--- Set task ---
Rewrite the lines from the start of the listing through the line containing "gray rectangle: rotated 14 degrees clockwise", inclusive, switching "semicircle" to "crescent" and leaving everything else unchanged.

--- Collected data entries ---
◆ ◆ ◆ ◆ ◆
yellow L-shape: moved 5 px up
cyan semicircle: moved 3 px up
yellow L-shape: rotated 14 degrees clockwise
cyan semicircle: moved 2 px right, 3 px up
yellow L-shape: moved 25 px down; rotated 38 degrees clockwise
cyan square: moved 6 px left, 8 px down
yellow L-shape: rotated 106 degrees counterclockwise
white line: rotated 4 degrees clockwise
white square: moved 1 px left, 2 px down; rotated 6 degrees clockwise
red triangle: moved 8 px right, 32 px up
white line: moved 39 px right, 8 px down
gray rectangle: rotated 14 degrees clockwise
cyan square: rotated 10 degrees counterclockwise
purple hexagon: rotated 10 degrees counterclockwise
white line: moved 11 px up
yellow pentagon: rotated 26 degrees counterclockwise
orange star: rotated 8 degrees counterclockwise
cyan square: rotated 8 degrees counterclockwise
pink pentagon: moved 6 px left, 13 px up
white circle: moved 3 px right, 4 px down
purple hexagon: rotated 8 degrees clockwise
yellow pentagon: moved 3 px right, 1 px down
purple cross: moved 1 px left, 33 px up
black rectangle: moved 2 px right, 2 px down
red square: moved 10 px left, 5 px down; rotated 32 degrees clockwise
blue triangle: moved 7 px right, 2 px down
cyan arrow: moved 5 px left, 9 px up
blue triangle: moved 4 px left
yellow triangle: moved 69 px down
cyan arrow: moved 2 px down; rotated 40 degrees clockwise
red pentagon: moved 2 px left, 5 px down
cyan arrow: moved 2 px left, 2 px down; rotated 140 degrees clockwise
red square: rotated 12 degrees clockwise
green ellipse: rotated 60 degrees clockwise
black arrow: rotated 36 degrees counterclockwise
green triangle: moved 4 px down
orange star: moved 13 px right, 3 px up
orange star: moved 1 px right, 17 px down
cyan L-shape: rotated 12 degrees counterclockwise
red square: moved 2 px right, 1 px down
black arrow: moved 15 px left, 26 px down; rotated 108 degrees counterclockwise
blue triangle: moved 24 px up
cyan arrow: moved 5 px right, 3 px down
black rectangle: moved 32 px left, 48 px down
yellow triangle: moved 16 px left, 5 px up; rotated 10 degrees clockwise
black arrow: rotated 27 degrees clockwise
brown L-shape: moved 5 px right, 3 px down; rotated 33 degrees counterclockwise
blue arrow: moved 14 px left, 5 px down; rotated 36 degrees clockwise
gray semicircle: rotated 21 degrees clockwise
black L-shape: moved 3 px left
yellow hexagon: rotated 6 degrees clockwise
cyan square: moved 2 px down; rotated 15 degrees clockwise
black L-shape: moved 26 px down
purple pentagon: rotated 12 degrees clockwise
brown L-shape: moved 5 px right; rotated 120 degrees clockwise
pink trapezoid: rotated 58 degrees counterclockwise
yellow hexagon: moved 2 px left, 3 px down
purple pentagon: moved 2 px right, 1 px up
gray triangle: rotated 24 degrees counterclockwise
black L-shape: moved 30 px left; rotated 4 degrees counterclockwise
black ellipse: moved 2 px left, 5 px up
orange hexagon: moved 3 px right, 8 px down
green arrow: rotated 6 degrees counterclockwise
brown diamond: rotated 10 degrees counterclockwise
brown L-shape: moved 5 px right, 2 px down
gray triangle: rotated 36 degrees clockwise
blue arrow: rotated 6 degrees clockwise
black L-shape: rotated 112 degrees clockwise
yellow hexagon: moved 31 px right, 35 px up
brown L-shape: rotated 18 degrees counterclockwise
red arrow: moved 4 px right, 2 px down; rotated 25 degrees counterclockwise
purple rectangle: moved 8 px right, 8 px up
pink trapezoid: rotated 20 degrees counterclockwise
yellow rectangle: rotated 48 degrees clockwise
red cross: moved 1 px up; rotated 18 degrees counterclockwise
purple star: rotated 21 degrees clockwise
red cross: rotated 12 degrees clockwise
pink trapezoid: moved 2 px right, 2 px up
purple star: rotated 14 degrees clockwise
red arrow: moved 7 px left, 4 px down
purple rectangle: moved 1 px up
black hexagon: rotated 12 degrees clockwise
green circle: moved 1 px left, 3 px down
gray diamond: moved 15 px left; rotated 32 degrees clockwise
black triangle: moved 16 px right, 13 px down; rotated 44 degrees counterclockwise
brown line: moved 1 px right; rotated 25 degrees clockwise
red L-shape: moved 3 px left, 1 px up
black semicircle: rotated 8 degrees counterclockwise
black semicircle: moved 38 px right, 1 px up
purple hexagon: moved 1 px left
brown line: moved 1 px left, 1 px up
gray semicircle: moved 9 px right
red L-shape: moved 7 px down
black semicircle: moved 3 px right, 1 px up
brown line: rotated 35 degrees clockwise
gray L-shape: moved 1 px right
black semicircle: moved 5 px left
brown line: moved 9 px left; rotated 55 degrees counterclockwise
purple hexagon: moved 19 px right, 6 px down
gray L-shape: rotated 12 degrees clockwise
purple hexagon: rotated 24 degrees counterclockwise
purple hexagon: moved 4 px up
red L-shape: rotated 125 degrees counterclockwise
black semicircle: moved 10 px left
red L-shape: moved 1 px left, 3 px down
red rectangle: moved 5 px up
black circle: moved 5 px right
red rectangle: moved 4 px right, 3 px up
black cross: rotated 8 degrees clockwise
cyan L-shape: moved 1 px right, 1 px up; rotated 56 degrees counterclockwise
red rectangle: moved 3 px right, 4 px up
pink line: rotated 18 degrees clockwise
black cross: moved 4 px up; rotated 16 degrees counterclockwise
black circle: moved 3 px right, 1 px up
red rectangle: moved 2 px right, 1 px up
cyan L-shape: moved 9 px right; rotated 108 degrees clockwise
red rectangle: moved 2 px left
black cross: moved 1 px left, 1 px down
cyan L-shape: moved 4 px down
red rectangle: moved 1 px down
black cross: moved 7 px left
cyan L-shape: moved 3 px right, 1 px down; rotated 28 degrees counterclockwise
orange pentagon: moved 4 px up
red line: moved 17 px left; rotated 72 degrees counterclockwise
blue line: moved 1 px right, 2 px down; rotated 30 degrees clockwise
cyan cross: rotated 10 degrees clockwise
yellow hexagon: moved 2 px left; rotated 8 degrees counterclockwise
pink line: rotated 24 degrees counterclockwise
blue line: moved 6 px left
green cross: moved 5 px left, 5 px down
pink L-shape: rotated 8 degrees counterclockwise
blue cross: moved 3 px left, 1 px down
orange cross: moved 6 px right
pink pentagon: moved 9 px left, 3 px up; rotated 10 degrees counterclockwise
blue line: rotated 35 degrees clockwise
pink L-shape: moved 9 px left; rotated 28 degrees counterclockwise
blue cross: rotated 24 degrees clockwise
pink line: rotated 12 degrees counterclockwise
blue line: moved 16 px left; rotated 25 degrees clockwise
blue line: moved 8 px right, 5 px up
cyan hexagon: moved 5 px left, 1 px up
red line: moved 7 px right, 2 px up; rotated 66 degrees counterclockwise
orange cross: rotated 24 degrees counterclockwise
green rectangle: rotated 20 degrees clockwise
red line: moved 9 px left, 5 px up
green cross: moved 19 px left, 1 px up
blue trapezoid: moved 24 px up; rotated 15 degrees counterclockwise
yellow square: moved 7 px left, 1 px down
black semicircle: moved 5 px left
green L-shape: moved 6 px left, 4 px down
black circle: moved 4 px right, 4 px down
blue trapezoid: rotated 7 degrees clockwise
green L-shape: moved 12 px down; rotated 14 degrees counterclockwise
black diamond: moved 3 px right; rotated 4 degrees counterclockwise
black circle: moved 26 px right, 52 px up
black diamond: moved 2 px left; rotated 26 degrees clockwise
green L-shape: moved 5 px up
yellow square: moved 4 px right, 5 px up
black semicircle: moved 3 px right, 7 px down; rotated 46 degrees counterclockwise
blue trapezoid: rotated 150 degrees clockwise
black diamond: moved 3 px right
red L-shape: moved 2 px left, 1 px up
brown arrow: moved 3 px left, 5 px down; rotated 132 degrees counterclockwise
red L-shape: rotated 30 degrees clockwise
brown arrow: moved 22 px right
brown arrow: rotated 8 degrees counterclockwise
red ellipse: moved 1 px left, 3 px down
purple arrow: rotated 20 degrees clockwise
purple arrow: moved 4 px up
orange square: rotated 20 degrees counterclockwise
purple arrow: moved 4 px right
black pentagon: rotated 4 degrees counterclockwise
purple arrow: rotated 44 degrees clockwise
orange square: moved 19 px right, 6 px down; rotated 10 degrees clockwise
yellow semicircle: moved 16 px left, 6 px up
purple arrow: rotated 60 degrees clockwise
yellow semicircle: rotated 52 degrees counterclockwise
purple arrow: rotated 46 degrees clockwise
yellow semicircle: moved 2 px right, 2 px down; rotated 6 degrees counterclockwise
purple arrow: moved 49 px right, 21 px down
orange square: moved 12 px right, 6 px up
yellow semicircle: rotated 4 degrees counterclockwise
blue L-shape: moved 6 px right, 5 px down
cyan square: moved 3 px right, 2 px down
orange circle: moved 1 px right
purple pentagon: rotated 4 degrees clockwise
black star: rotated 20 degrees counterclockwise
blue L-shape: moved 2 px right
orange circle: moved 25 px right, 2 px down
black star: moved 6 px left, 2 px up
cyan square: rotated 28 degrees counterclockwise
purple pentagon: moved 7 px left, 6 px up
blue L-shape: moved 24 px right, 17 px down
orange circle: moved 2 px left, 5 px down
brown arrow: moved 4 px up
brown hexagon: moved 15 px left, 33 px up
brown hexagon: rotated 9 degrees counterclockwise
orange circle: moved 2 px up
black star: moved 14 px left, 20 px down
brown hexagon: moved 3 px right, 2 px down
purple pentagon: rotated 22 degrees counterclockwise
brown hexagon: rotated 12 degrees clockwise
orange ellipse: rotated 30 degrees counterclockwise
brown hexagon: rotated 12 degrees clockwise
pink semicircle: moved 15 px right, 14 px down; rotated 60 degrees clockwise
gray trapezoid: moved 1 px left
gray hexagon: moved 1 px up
◆ ◆ ◆ ◆ ◆
--- Final answer ---
yellow L-shape: moved 5 px up
cyan crescent: moved 3 px up
yellow L-shape: rotated 14 degrees clockwise
cyan crescent: moved 2 px right, 3 px up
yellow L-shape: moved 25 px down; rotated 38 degrees clockwise
cyan square: moved 6 px left, 8 px down
yellow L-shape: rotated 106 degrees counterclockwise
white line: rotated 4 degrees clockwise
white square: moved 1 px left, 2 px down; rotated 6 degrees clockwise
red triangle: moved 8 px right, 32 px up
white line: moved 39 px right, 8 px down
gray rectangle: rotated 14 degrees clockwise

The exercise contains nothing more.